[Modification records]
*** Block opens ***
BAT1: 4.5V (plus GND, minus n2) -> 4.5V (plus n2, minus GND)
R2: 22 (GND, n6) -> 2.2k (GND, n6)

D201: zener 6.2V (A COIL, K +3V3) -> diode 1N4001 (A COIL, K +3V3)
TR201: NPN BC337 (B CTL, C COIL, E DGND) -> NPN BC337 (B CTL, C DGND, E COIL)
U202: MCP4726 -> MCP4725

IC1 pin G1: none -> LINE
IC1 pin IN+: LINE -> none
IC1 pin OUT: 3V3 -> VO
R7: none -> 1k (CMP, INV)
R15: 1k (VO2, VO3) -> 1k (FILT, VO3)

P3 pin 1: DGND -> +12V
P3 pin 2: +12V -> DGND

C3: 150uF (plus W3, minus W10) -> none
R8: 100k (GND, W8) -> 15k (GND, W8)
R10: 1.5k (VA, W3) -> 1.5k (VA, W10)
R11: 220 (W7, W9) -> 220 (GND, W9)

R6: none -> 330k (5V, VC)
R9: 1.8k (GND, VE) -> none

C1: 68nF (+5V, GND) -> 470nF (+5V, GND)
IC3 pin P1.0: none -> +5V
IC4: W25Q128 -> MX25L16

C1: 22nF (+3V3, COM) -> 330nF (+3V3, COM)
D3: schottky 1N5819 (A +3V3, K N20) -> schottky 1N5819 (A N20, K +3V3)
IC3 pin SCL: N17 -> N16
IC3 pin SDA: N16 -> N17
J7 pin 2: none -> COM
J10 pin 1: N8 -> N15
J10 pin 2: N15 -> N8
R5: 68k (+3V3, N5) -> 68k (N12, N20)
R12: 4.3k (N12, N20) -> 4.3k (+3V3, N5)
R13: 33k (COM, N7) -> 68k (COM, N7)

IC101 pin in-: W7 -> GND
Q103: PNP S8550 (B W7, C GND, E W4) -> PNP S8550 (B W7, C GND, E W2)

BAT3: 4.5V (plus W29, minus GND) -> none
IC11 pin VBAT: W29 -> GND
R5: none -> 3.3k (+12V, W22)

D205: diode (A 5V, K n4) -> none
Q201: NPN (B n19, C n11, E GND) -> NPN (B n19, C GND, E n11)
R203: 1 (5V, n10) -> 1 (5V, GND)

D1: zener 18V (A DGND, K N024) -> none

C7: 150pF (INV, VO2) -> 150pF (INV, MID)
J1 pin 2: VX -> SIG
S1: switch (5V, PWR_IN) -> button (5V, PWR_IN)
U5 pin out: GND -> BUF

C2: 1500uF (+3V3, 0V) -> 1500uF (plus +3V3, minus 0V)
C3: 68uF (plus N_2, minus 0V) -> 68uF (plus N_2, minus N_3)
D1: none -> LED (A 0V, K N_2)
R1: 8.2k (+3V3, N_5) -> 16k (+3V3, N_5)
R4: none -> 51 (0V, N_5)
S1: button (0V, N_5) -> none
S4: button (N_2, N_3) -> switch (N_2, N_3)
*** Block closes ***
▶ _Aim of the task_:
Exactly repeat the lines above, from the opening line through the one with "R8: 100k (GND, W8) -> 15k (GND, W8)", and include nothing else.

▶ _The answer_:
BAT1: 4.5V (plus GND, minus n2) -> 4.5V (plus n2, minus GND)
R2: 22 (GND, n6) -> 2.2k (GND, n6)

D201: zener 6.2V (A COIL, K +3V3) -> diode 1N4001 (A COIL, K +3V3)
TR201: NPN BC337 (B CTL, C COIL, E DGND) -> NPN BC337 (B CTL, C DGND, E COIL)
U202: MCP4726 -> MCP4725

IC1 pin G1: none -> LINE
IC1 pin IN+: LINE -> none
IC1 pin OUT: 3V3 -> VO
R7: none -> 1k (CMP, INV)
R15: 1k (VO2, VO3) -> 1k (FILT, VO3)

P3 pin 1: DGND -> +12V
P3 pin 2: +12V -> DGND

C3: 150uF (plus W3, minus W10) -> none
R8: 100k (GND, W8) -> 15k (GND, W8)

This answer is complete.